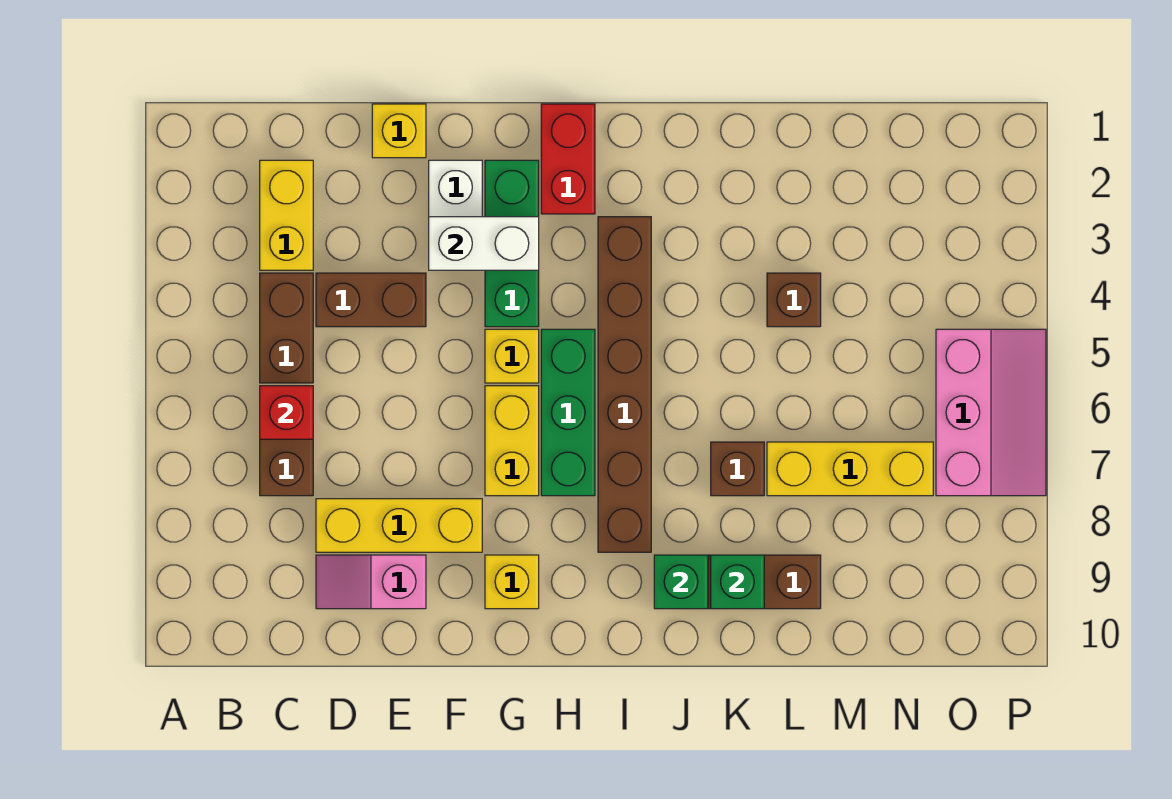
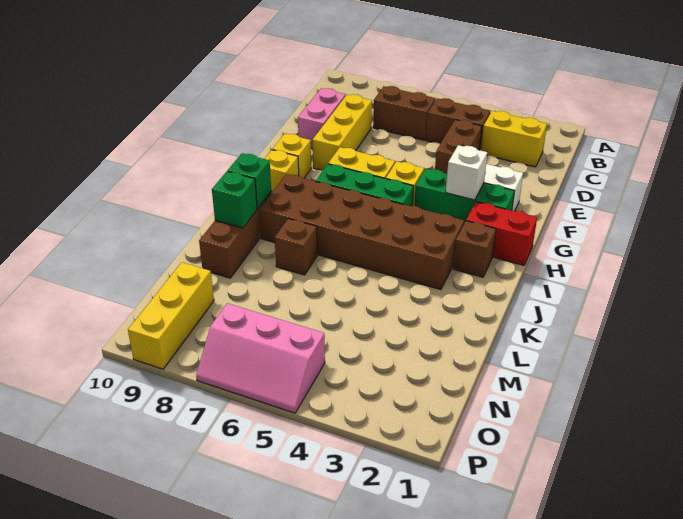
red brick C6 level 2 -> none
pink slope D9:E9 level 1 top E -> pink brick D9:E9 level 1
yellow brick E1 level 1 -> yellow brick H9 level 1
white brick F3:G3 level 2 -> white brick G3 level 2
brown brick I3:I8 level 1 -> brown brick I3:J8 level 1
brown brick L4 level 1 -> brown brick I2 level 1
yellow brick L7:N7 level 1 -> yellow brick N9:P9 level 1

----

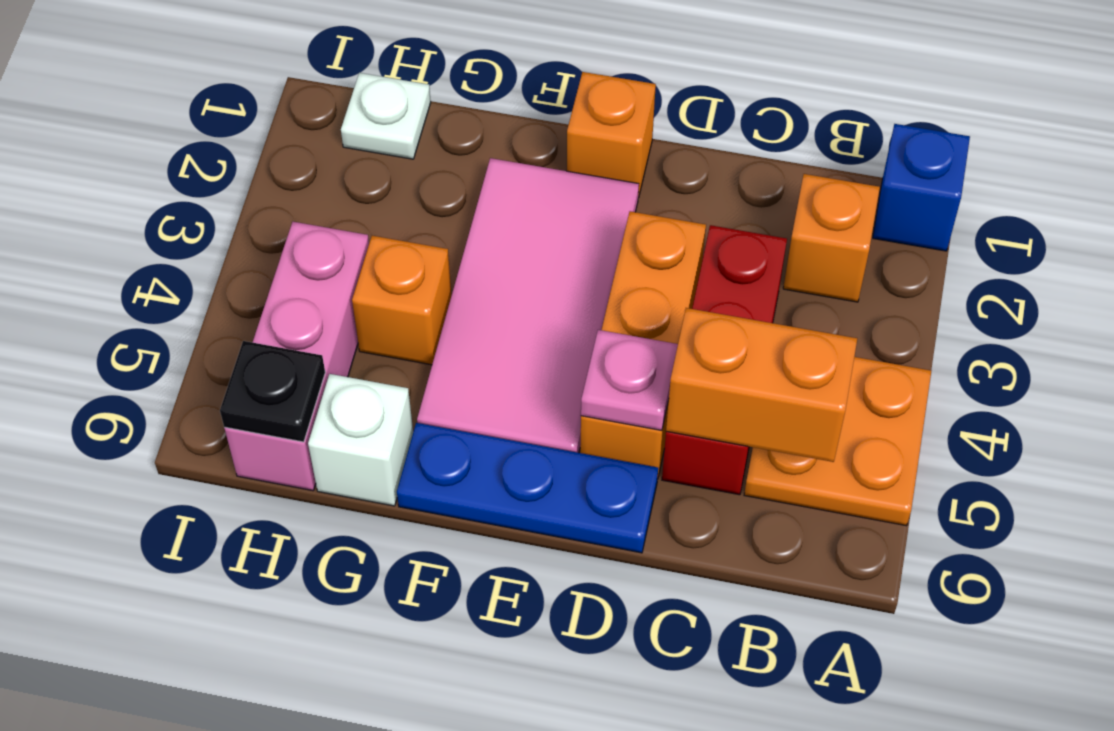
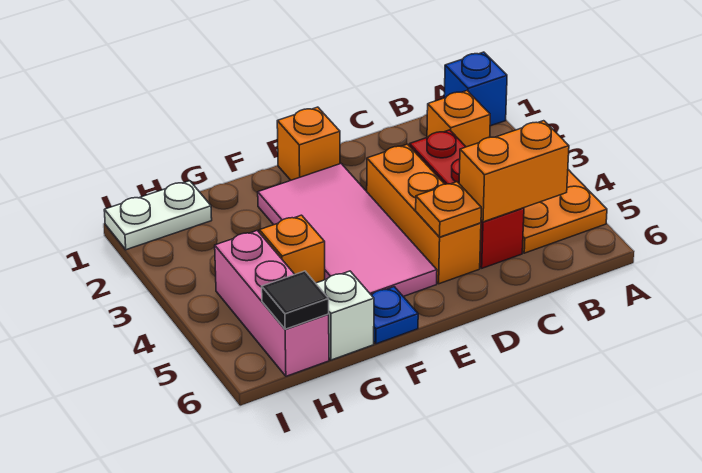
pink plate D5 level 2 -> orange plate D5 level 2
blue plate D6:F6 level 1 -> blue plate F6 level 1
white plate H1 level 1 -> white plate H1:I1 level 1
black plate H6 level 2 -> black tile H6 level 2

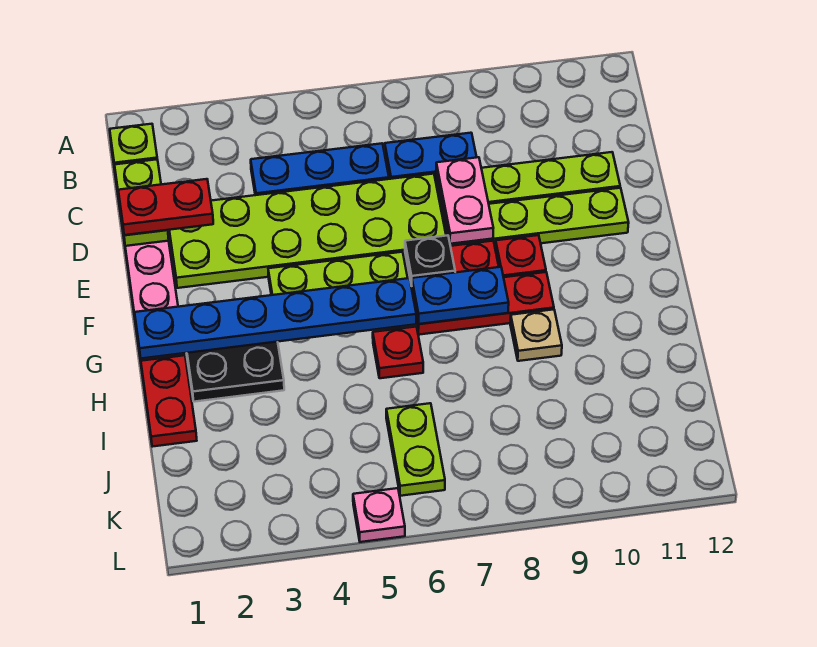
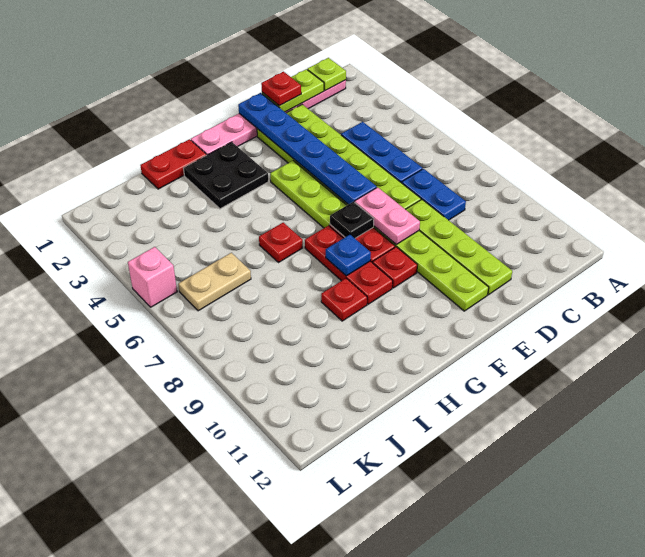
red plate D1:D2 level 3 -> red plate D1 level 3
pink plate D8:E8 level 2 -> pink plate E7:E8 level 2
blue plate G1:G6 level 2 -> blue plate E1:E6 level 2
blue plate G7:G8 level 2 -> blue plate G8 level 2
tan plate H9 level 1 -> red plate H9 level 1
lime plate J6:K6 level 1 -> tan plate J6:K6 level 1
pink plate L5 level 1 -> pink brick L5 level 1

----

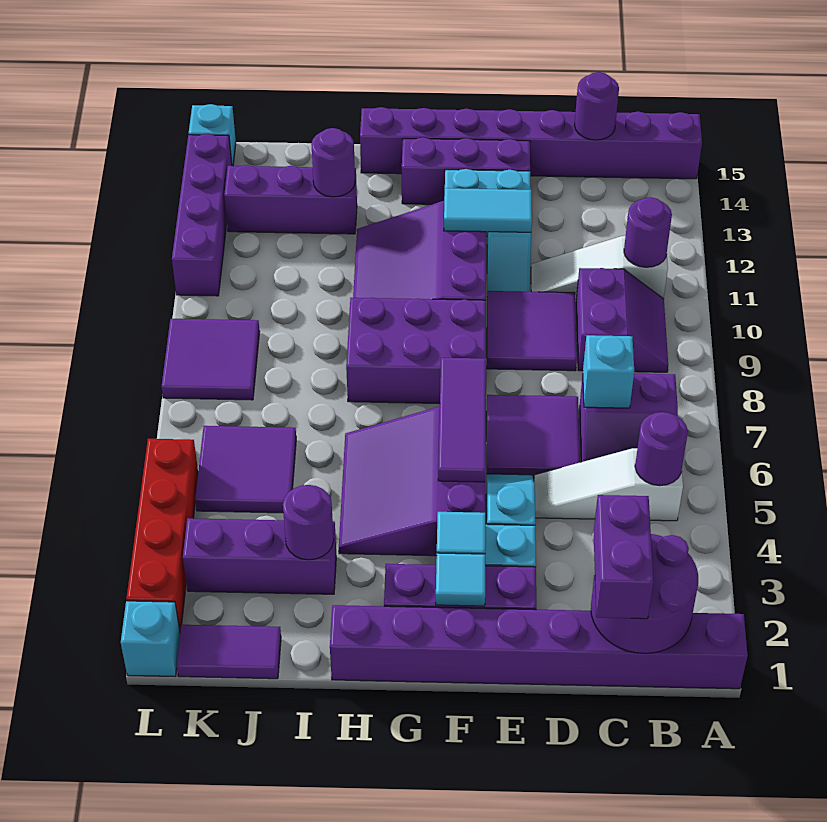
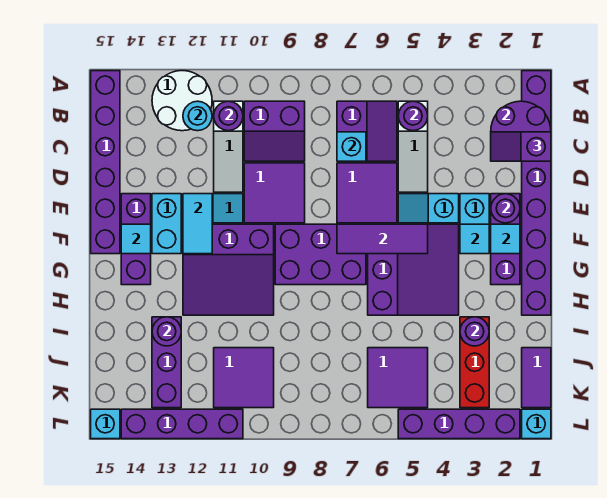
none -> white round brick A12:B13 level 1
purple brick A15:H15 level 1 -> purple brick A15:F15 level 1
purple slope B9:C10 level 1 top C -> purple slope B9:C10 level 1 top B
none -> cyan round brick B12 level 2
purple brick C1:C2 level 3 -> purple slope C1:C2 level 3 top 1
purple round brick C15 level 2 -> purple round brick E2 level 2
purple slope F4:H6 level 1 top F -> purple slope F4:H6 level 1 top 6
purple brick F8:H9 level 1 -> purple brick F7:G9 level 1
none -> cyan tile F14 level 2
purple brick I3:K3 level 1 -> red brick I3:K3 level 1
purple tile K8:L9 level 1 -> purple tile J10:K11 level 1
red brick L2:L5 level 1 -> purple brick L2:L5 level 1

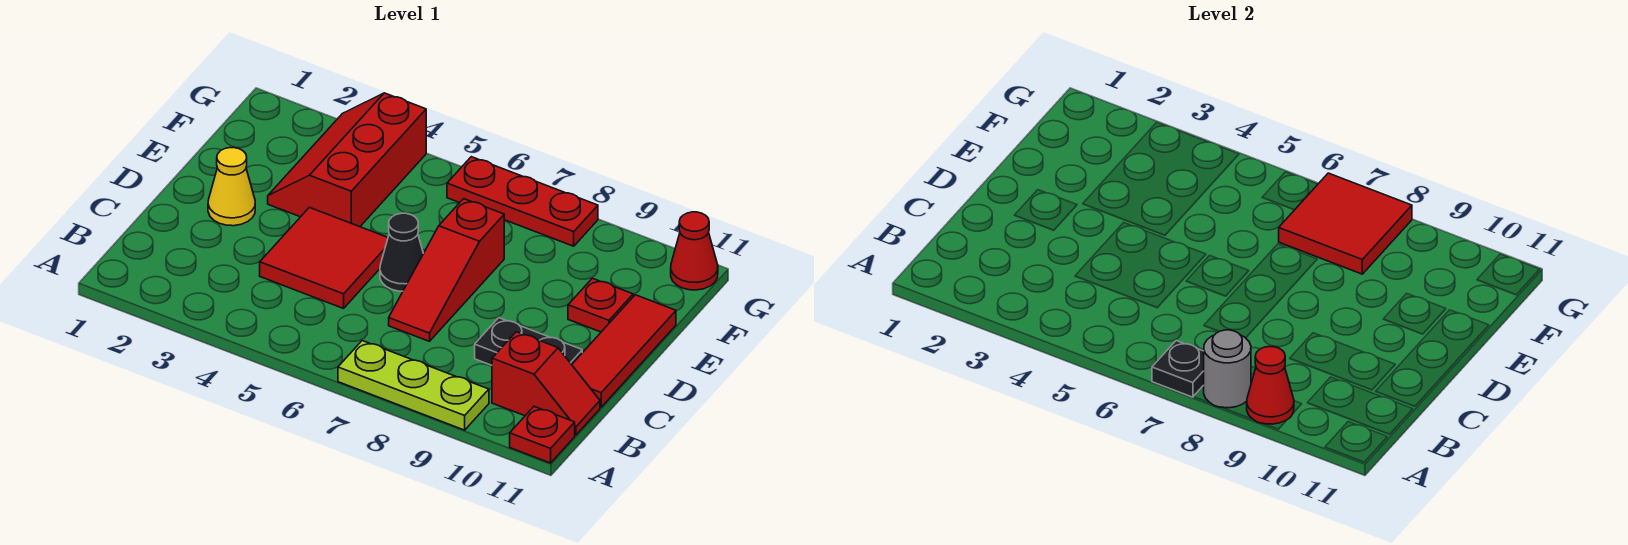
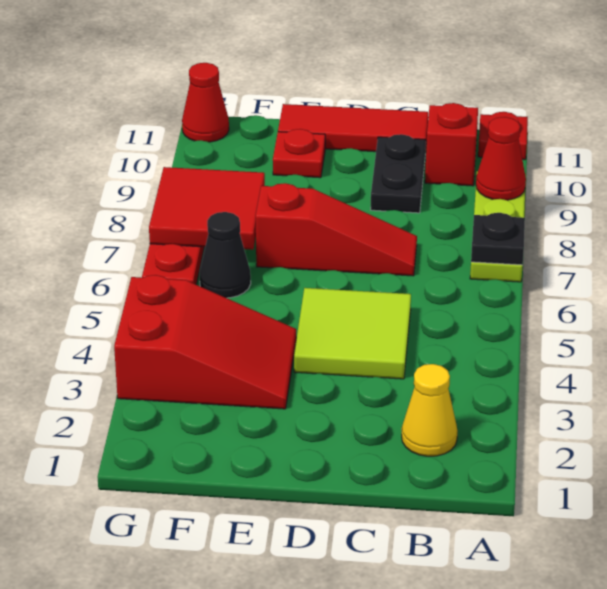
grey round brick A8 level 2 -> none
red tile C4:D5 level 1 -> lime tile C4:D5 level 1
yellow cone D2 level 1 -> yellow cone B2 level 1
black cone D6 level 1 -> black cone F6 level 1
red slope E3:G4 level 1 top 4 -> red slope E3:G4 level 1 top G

----

Exercise description => Report all lines of the data above that include the string "blue".

Exercise response =>
blue plate D6:F6 level 1 -> blue plate F6 level 1
blue plate G1:G6 level 2 -> blue plate E1:E6 level 2
blue plate G7:G8 level 2 -> blue plate G8 level 2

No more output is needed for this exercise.